**TASK STATEMENT**
Only those lines from the one with "(373, 540) = (383, 301): purple" through the last line of the material belong in the answer, each repeated exactly.

**DATASET RECORDS**

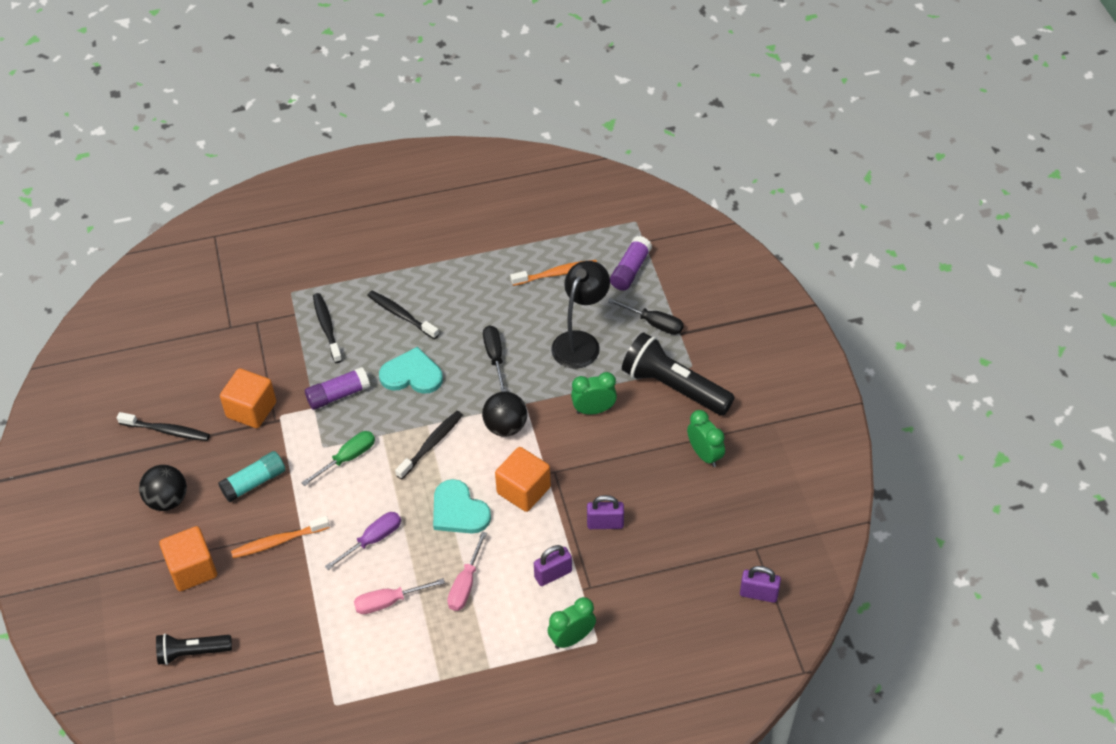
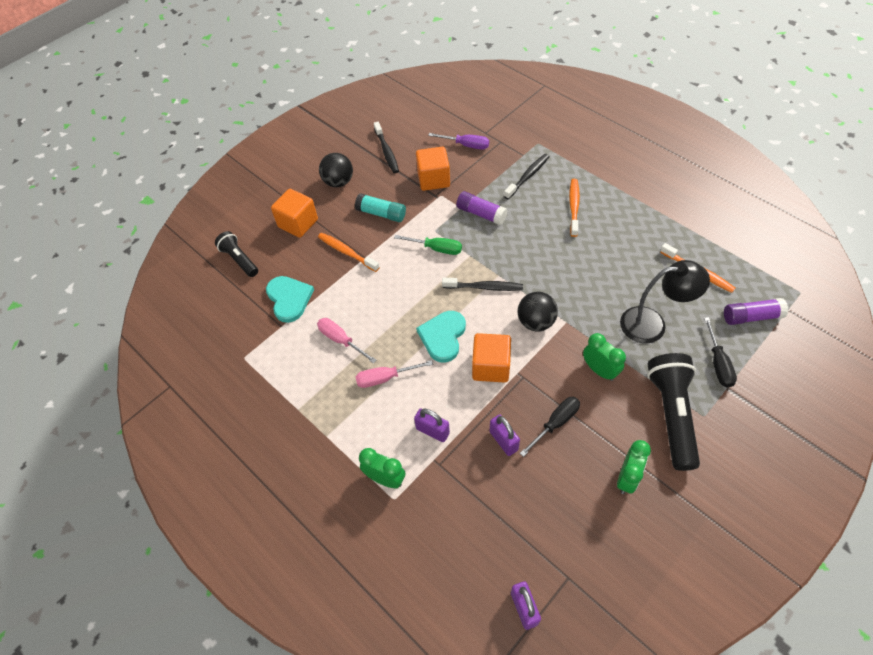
camera: 60 degrees right, 5 degrees up
(373, 540) = (383, 301): purple screwdriver -> purple screwdriver (466, 145)
(401, 315) = (574, 207): black toothbrush -> orange toothbrush
(412, 374) = (531, 242): turquoise heart -> turquoise heart (289, 299)
(495, 357) = (589, 279): black screwdriver -> black screwdriver (555, 423)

**REPLY TO THE EXERCISE**
(373, 540) = (383, 301): purple screwdriver -> purple screwdriver (466, 145)
(401, 315) = (574, 207): black toothbrush -> orange toothbrush
(412, 374) = (531, 242): turquoise heart -> turquoise heart (289, 299)
(495, 357) = (589, 279): black screwdriver -> black screwdriver (555, 423)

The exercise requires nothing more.